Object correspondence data
•••••

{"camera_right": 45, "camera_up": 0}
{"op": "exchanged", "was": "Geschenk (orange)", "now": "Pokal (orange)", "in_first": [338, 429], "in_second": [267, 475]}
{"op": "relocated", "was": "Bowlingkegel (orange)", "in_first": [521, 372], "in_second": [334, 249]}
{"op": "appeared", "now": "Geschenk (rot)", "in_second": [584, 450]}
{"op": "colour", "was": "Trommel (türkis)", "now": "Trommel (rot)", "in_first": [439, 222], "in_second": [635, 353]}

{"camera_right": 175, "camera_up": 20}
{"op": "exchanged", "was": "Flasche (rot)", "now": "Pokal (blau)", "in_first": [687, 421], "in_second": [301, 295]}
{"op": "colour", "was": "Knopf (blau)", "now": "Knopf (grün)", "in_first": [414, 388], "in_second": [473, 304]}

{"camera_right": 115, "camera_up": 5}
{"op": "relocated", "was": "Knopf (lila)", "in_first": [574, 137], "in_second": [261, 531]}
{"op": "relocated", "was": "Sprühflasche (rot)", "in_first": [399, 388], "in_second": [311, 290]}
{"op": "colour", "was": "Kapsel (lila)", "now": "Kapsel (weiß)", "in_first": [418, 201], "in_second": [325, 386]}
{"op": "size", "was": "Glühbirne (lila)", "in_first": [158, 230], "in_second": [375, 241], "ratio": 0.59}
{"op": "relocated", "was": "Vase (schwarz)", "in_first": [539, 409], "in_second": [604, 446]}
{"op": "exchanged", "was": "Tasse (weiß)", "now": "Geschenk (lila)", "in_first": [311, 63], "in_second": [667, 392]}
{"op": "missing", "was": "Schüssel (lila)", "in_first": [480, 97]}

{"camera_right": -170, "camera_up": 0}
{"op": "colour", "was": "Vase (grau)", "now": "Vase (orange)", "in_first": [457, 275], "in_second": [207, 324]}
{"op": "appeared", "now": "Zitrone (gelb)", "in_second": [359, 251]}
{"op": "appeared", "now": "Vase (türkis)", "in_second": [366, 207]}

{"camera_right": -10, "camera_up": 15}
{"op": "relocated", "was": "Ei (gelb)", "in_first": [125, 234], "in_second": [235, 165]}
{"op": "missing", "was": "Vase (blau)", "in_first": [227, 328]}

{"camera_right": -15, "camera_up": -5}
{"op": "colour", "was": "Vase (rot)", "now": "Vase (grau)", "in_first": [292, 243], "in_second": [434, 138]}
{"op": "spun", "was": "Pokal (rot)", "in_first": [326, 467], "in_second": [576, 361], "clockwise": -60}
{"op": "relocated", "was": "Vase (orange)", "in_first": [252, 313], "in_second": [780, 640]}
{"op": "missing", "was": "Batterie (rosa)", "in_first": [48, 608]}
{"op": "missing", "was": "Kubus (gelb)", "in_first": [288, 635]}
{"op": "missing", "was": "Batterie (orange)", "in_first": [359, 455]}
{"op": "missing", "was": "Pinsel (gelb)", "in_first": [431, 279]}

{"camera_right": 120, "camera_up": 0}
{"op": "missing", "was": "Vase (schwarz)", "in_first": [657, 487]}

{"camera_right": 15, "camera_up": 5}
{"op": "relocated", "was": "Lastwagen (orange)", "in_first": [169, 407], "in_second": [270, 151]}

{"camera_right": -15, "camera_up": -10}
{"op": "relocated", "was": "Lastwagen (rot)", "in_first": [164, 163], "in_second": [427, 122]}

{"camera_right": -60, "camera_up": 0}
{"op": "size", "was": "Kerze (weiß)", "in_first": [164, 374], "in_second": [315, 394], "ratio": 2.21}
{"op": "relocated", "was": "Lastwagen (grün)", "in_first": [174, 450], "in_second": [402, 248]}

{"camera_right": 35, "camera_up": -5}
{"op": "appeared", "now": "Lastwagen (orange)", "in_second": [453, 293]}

•••••

Your instructions: Every record must appear in the answer exactly as it does above.

Solution for this exercise:
{"camera_right": 45, "camera_up": 0}
{"op": "exchanged", "was": "Geschenk (orange)", "now": "Pokal (orange)", "in_first": [338, 429], "in_second": [267, 475]}
{"op": "relocated", "was": "Bowlingkegel (orange)", "in_first": [521, 372], "in_second": [334, 249]}
{"op": "appeared", "now": "Geschenk (rot)", "in_second": [584, 450]}
{"op": "colour", "was": "Trommel (türkis)", "now": "Trommel (rot)", "in_first": [439, 222], "in_second": [635, 353]}

{"camera_right": 175, "camera_up": 20}
{"op": "exchanged", "was": "Flasche (rot)", "now": "Pokal (blau)", "in_first": [687, 421], "in_second": [301, 295]}
{"op": "colour", "was": "Knopf (blau)", "now": "Knopf (grün)", "in_first": [414, 388], "in_second": [473, 304]}

{"camera_right": 115, "camera_up": 5}
{"op": "relocated", "was": "Knopf (lila)", "in_first": [574, 137], "in_second": [261, 531]}
{"op": "relocated", "was": "Sprühflasche (rot)", "in_first": [399, 388], "in_second": [311, 290]}
{"op": "colour", "was": "Kapsel (lila)", "now": "Kapsel (weiß)", "in_first": [418, 201], "in_second": [325, 386]}
{"op": "size", "was": "Glühbirne (lila)", "in_first": [158, 230], "in_second": [375, 241], "ratio": 0.59}
{"op": "relocated", "was": "Vase (schwarz)", "in_first": [539, 409], "in_second": [604, 446]}
{"op": "exchanged", "was": "Tasse (weiß)", "now": "Geschenk (lila)", "in_first": [311, 63], "in_second": [667, 392]}
{"op": "missing", "was": "Schüssel (lila)", "in_first": [480, 97]}

{"camera_right": -170, "camera_up": 0}
{"op": "colour", "was": "Vase (grau)", "now": "Vase (orange)", "in_first": [457, 275], "in_second": [207, 324]}
{"op": "appeared", "now": "Zitrone (gelb)", "in_second": [359, 251]}
{"op": "appeared", "now": "Vase (türkis)", "in_second": [366, 207]}

{"camera_right": -10, "camera_up": 15}
{"op": "relocated", "was": "Ei (gelb)", "in_first": [125, 234], "in_second": [235, 165]}
{"op": "missing", "was": "Vase (blau)", "in_first": [227, 328]}

{"camera_right": -15, "camera_up": -5}
{"op": "colour", "was": "Vase (rot)", "now": "Vase (grau)", "in_first": [292, 243], "in_second": [434, 138]}
{"op": "spun", "was": "Pokal (rot)", "in_first": [326, 467], "in_second": [576, 361], "clockwise": -60}
{"op": "relocated", "was": "Vase (orange)", "in_first": [252, 313], "in_second": [780, 640]}
{"op": "missing", "was": "Batterie (rosa)", "in_first": [48, 608]}
{"op": "missing", "was": "Kubus (gelb)", "in_first": [288, 635]}
{"op": "missing", "was": "Batterie (orange)", "in_first": [359, 455]}
{"op": "missing", "was": "Pinsel (gelb)", "in_first": [431, 279]}

{"camera_right": 120, "camera_up": 0}
{"op": "missing", "was": "Vase (schwarz)", "in_first": [657, 487]}

{"camera_right": 15, "camera_up": 5}
{"op": "relocated", "was": "Lastwagen (orange)", "in_first": [169, 407], "in_second": [270, 151]}

{"camera_right": -15, "camera_up": -10}
{"op": "relocated", "was": "Lastwagen (rot)", "in_first": [164, 163], "in_second": [427, 122]}

{"camera_right": -60, "camera_up": 0}
{"op": "size", "was": "Kerze (weiß)", "in_first": [164, 374], "in_second": [315, 394], "ratio": 2.21}
{"op": "relocated", "was": "Lastwagen (grün)", "in_first": [174, 450], "in_second": [402, 248]}

{"camera_right": 35, "camera_up": -5}
{"op": "appeared", "now": "Lastwagen (orange)", "in_second": [453, 293]}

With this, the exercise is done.